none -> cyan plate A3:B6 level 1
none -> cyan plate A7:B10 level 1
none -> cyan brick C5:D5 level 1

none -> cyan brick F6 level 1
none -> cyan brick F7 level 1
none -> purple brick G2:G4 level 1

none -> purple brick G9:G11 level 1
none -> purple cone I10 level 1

==

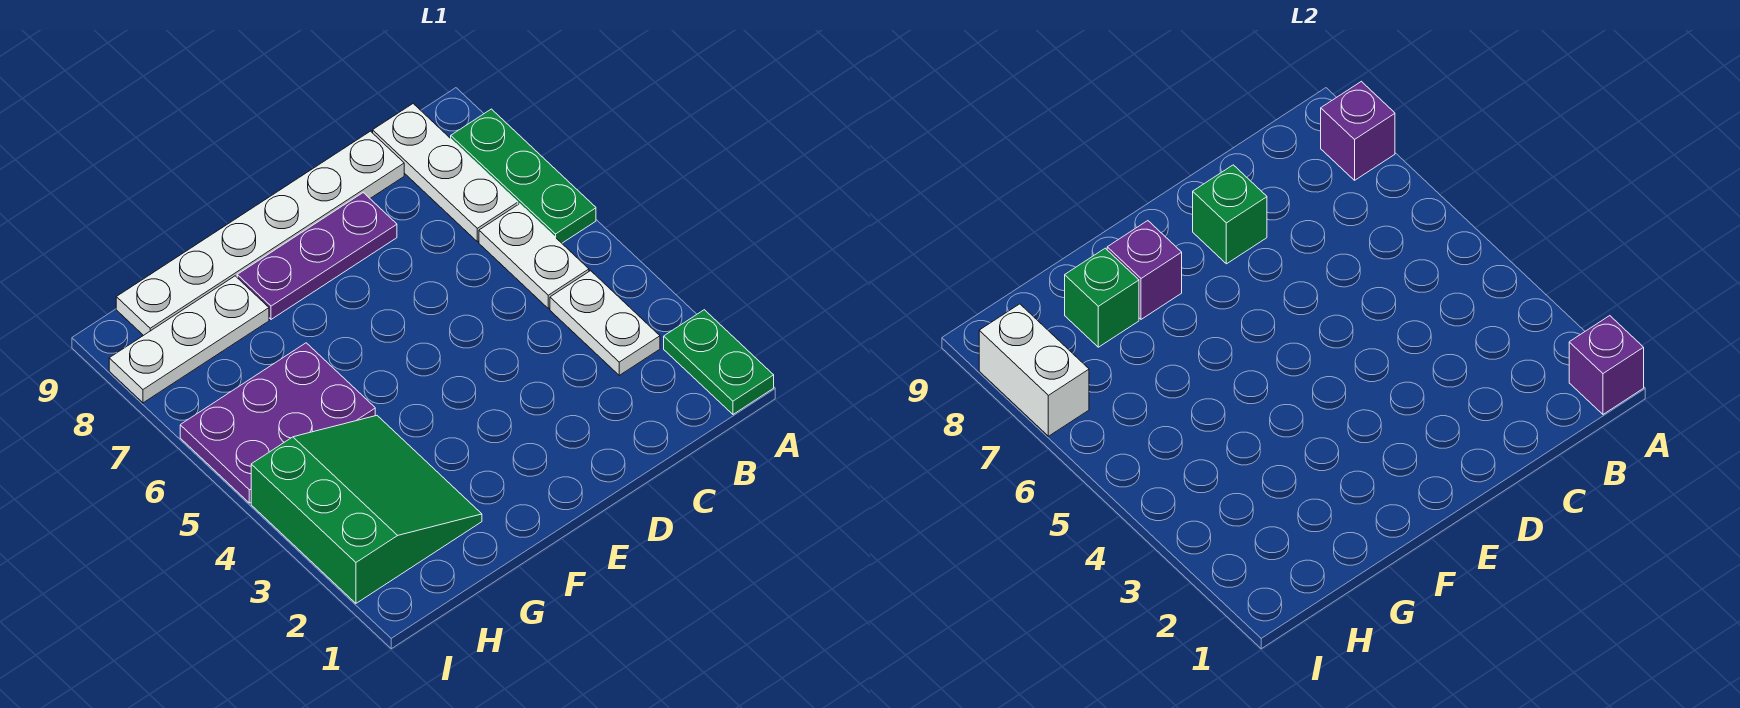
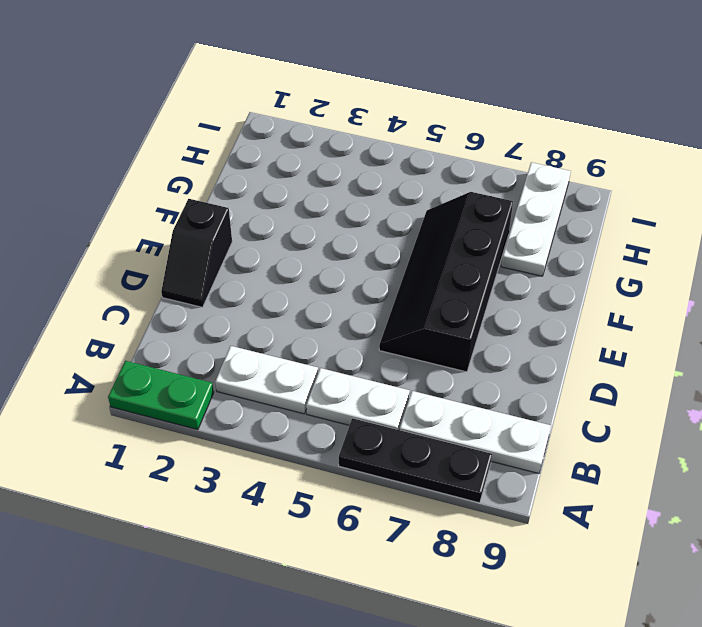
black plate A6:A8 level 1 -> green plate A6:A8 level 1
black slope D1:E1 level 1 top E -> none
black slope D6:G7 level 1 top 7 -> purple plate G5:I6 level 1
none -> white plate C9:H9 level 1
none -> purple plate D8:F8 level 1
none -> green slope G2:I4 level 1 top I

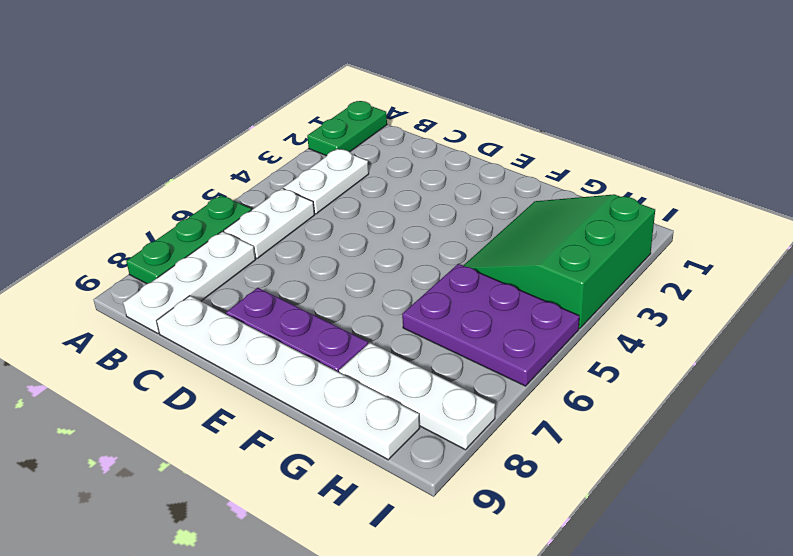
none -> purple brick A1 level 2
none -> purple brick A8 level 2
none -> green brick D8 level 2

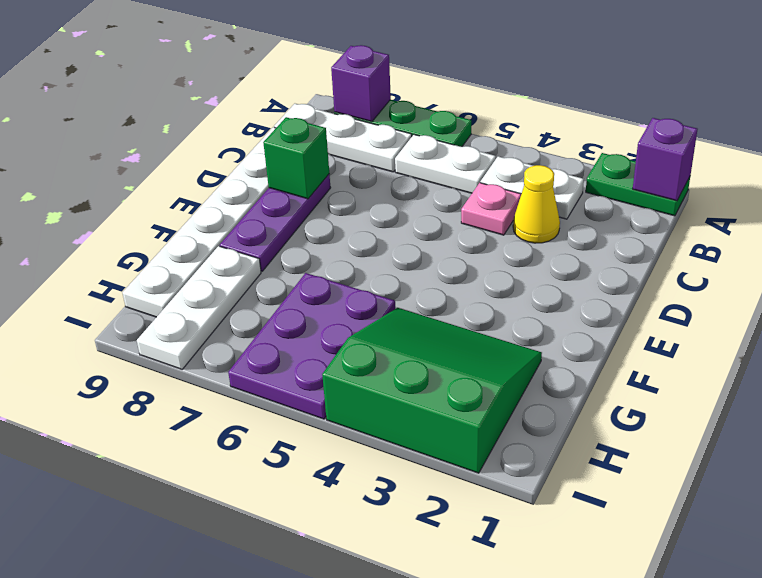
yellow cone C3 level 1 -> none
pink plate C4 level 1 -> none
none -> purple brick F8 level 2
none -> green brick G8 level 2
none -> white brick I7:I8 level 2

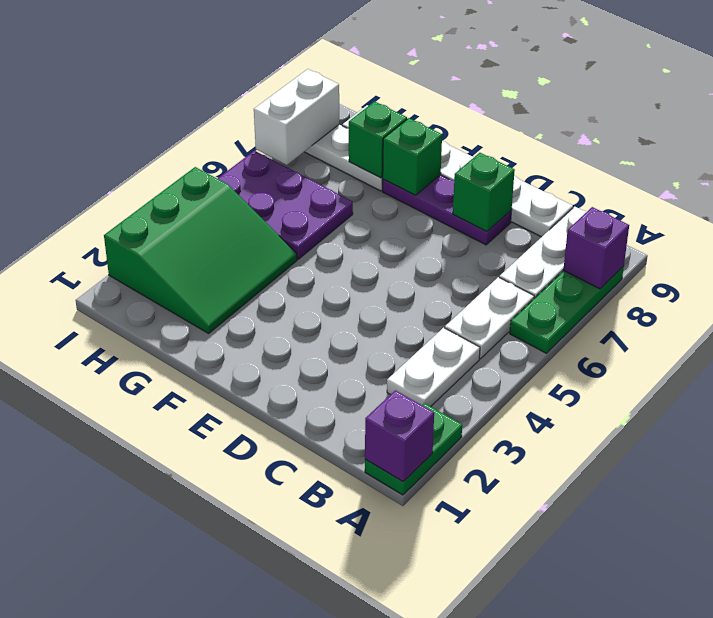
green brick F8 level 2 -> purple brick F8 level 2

◆ What is required: Give back the exact lines above, running from the one that has "none -> white plate C9:H9 level 1" through the one that has "green brick F8", with nothing added and no pictures.

◆ Finished exercise:
none -> white plate C9:H9 level 1
none -> purple plate D8:F8 level 1
none -> green slope G2:I4 level 1 top I

none -> purple brick A1 level 2
none -> purple brick A8 level 2
none -> green brick D8 level 2

yellow cone C3 level 1 -> none
pink plate C4 level 1 -> none
none -> purple brick F8 level 2
none -> green brick G8 level 2
none -> white brick I7:I8 level 2

green brick F8 level 2 -> purple brick F8 level 2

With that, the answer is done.